• **Exercise objective**:
Search the material below for the string "round". Return every line that holds it.

• **Recorded data**:
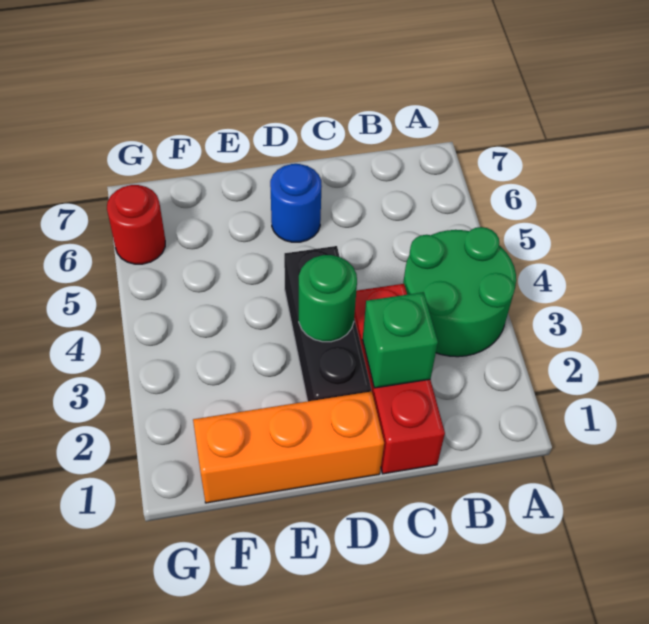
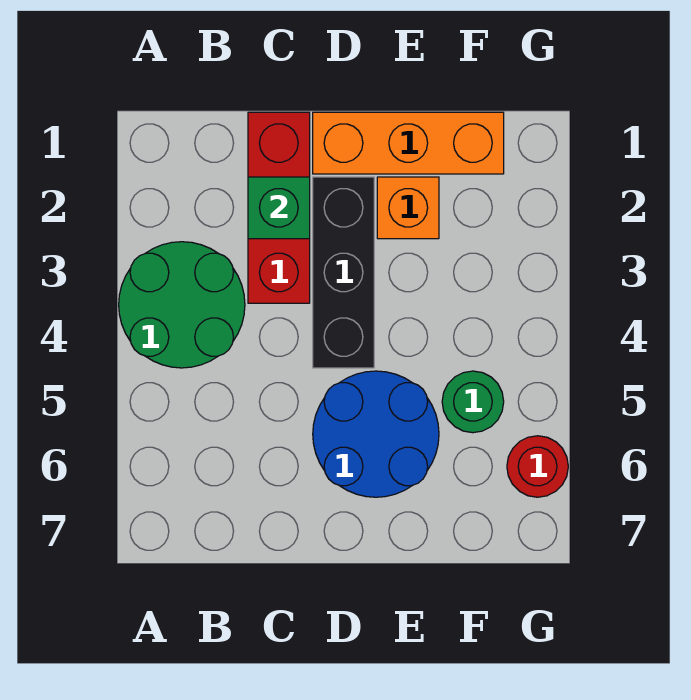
green round brick D3 level 2 -> green round brick F5 level 1
blue round brick D6 level 1 -> blue round brick D5:E6 level 1
none -> orange brick E2 level 1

• **Response area**:
green round brick D3 level 2 -> green round brick F5 level 1
blue round brick D6 level 1 -> blue round brick D5:E6 level 1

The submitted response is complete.